Work to do: Return each line of the material below that contains the string "camera", matching case exactly.

Dataset items:

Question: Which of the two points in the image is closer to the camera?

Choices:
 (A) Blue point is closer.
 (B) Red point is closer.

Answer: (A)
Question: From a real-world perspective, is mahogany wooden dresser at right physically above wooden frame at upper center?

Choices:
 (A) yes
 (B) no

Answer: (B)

--

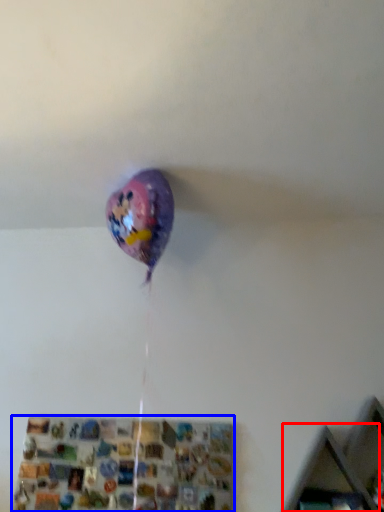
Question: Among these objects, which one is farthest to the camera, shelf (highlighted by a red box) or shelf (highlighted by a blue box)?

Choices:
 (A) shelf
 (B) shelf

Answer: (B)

Exercise response:
Question: Which of the two points in the image is closer to the camera?
Question: Among these objects, which one is farthest to the camera, shelf (highlighted by a red box) or shelf (highlighted by a blue box)?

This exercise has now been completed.